[Problem statement] One figure is the expected answer: how many lines in the listing contain "lime".

[Record set]
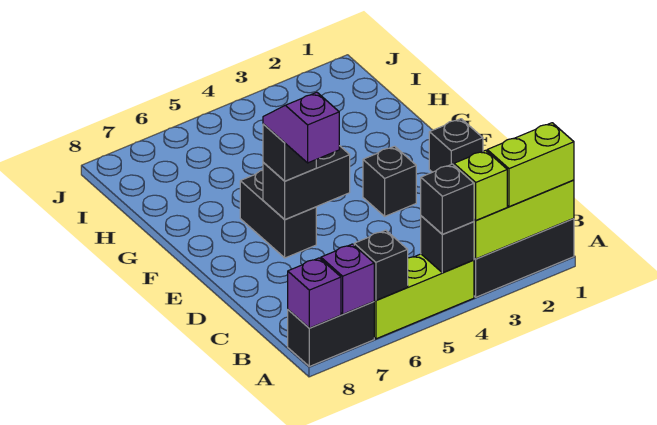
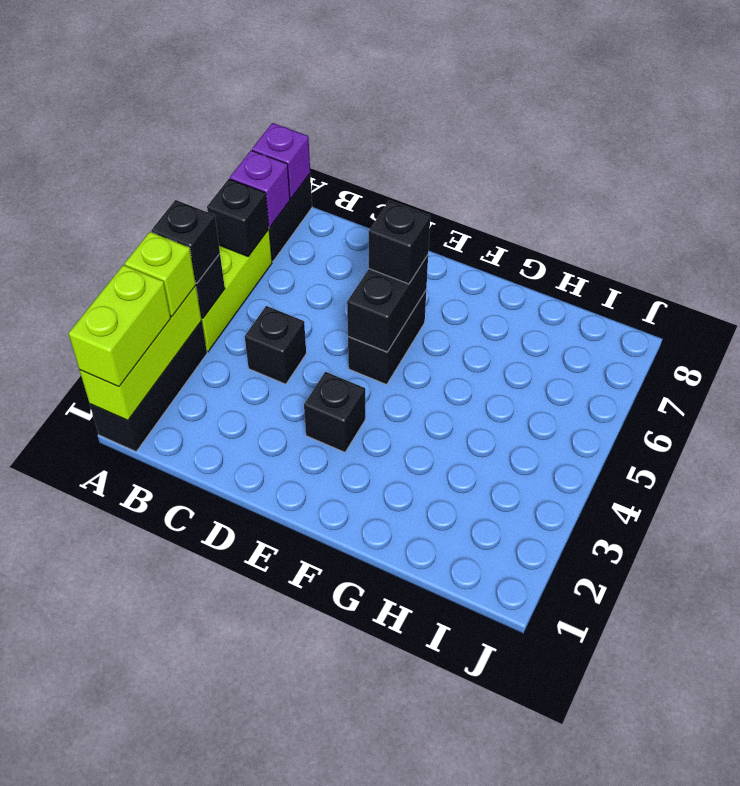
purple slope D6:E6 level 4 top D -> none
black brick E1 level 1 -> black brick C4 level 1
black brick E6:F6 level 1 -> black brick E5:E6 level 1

==

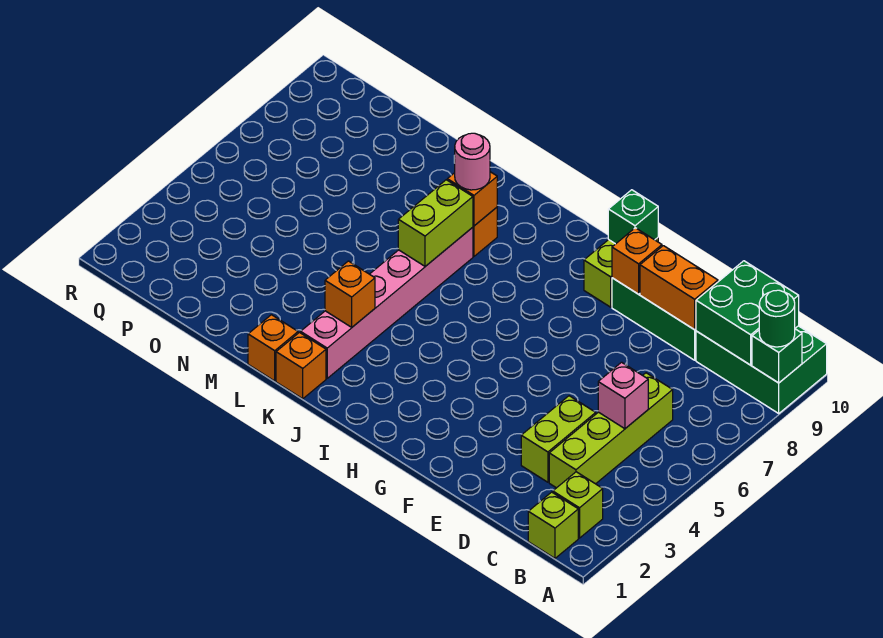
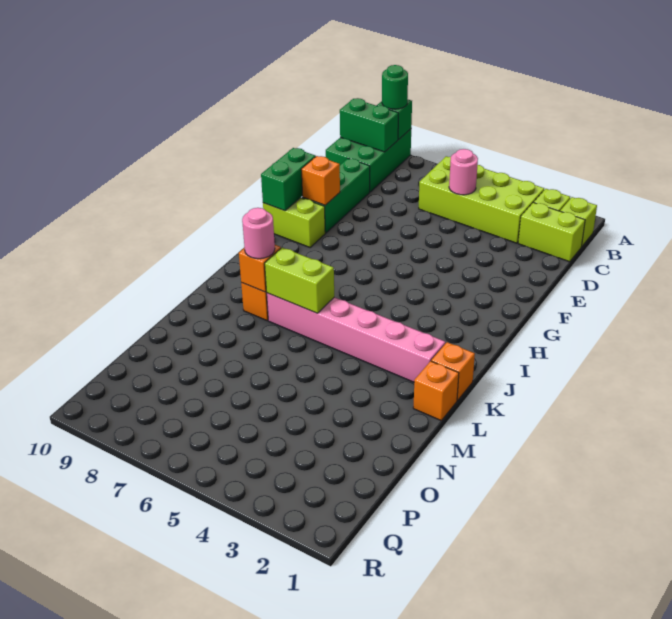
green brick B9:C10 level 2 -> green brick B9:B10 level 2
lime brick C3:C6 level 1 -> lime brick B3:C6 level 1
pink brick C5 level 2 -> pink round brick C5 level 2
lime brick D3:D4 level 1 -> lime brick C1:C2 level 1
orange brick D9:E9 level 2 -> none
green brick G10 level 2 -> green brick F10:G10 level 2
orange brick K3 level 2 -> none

[Answer section] 2